Using the data below, print exactly the line with "white cheese [520,464,611,560] -> none", the line with "white headphones [622,304,696,369] -> none", and every line between them, but none of the pictures.

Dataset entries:

===

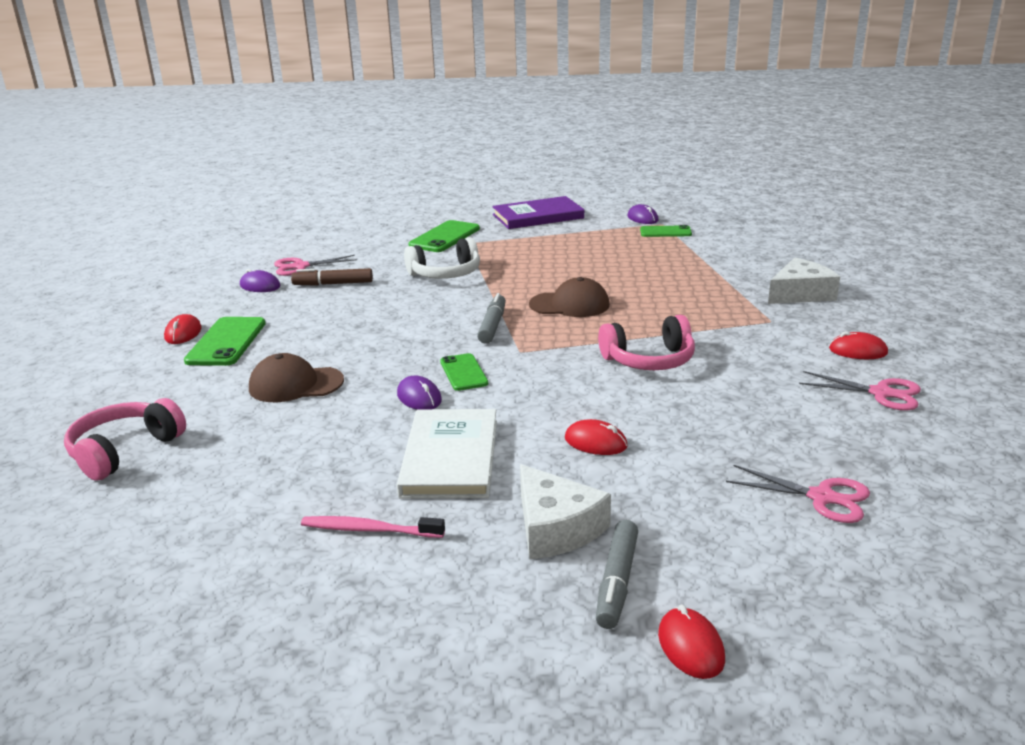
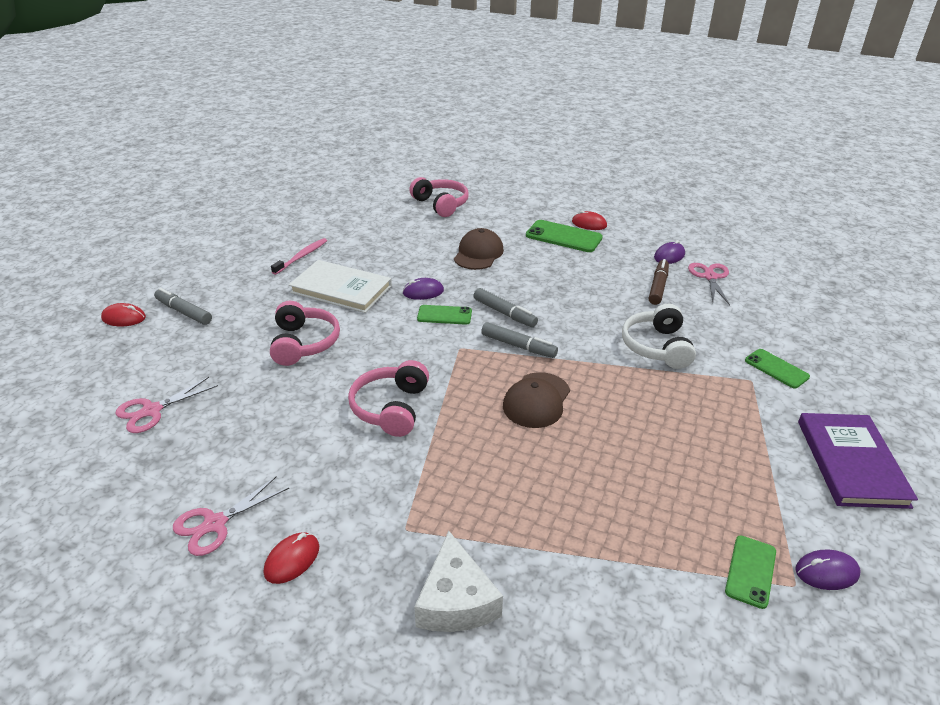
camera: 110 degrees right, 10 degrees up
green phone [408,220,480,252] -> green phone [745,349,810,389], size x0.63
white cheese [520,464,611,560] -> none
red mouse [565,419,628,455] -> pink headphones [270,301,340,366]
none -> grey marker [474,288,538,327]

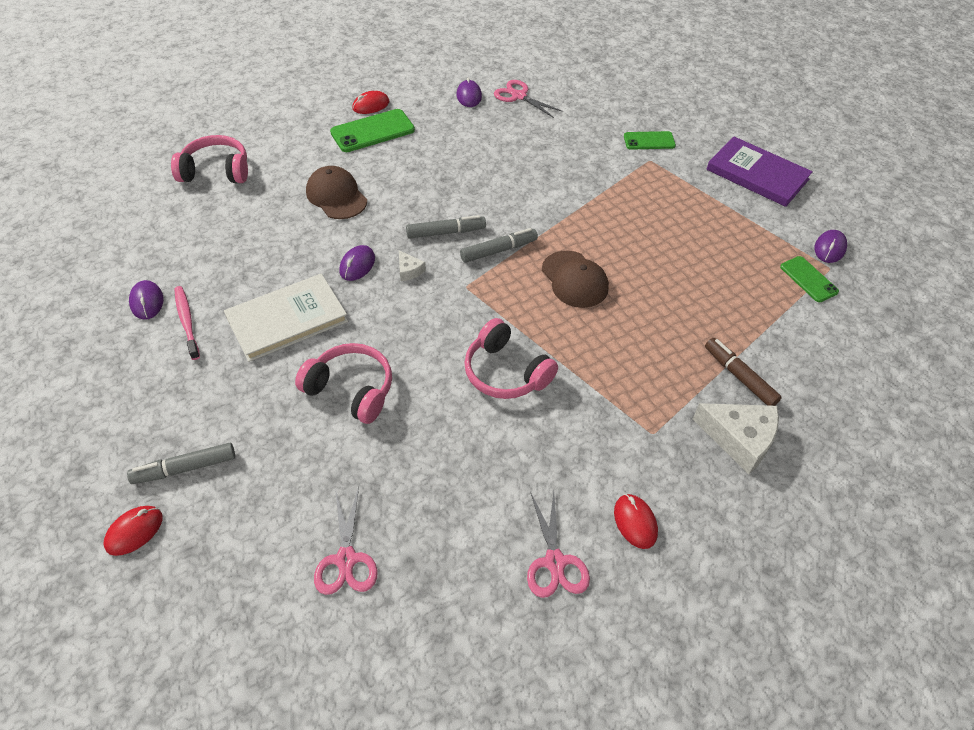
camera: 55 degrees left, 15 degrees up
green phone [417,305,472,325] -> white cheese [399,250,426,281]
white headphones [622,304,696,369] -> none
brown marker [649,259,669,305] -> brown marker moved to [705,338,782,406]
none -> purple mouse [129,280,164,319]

===

Task output
white cheese [520,464,611,560] -> none
red mouse [565,419,628,455] -> pink headphones [270,301,340,366]
none -> grey marker [474,288,538,327]

camera: 55 degrees left, 15 degrees up
green phone [417,305,472,325] -> white cheese [399,250,426,281]
white headphones [622,304,696,369] -> none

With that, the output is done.